§ AIM OF THE EXERCISE:
Every line containing the string "green" should be returned from the records.

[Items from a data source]
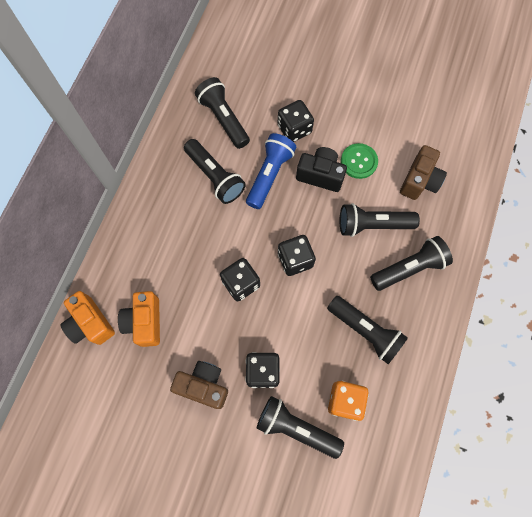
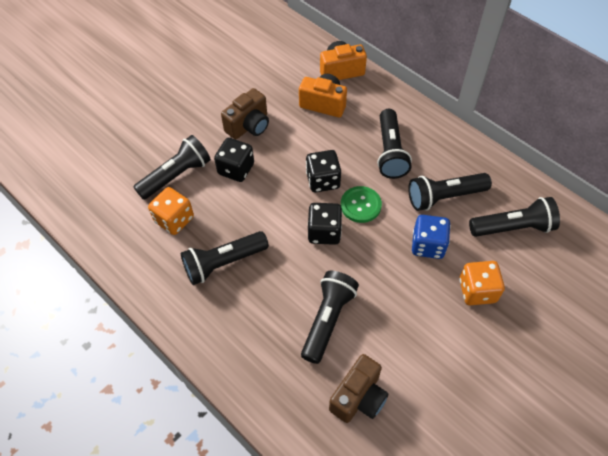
camera: 115 degrees right, 15 degrees down
(269, 175) = (428, 245): blue flashlight -> blue dice
(294, 129) = (477, 291): black dice -> orange dice
(320, 175) = (408, 293): black camera -> none
(359, 161) = (410, 340): green button -> green button (360, 205)
(409, 268) = (263, 333): black flashlight -> black flashlight (390, 152)
(419, 181) = (359, 397): brown camera -> brown camera turned 105 degrees counterclockwise

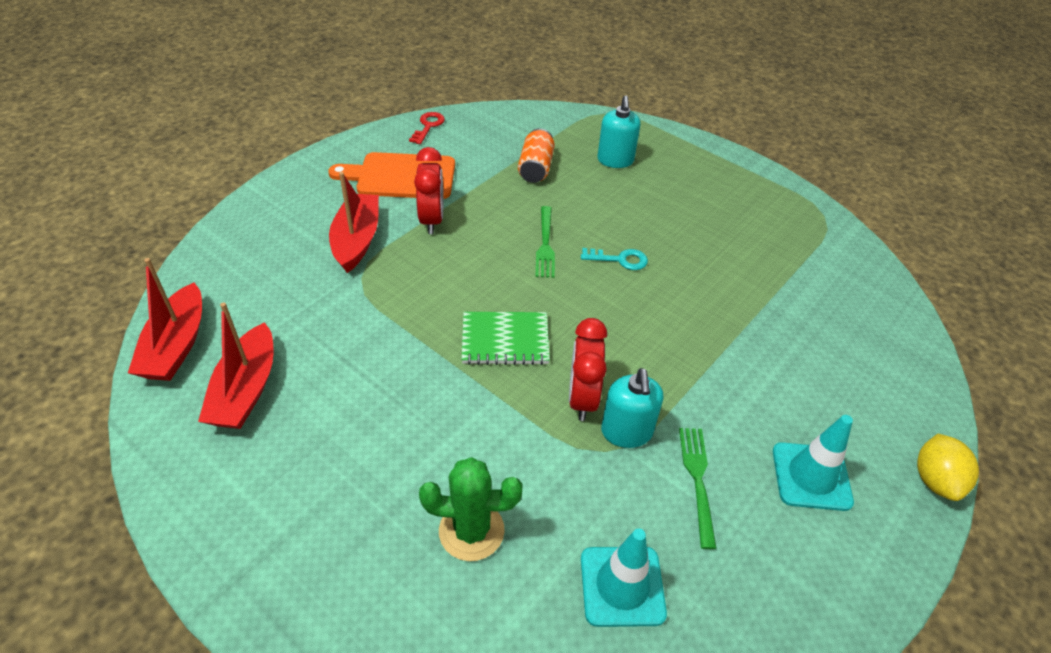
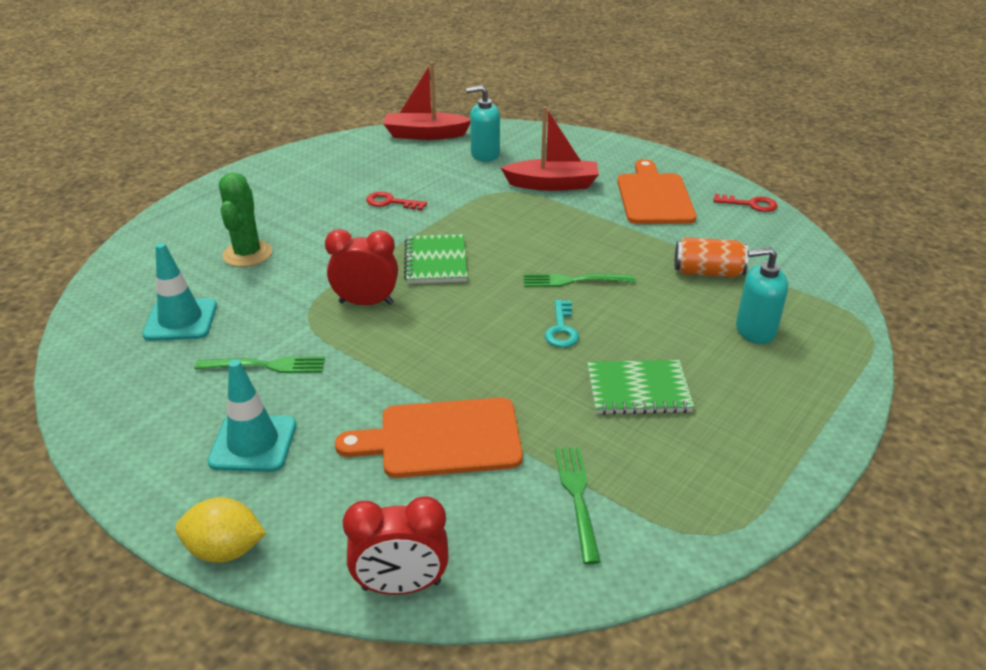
camera: 90 degrees right, 10 degrees down
(246, 390) = (384, 162): red boat -> none
(364, 381) = (390, 202): none -> red key
(431, 220) = (592, 216): red clock -> red clock (401, 585)
(626, 432) = (325, 327): turquoise soap dispenser -> turquoise soap dispenser (485, 154)
(693, 227) = (638, 390): none -> green notebook
(772, 341) = (442, 439): none -> orange cutting board
(813, 271) = (577, 497): none -> green fork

§ RESULT OF THIS TASK:
(359, 161) = (410, 340): green button -> green button (360, 205)
(693, 227) = (638, 390): none -> green notebook
(813, 271) = (577, 497): none -> green fork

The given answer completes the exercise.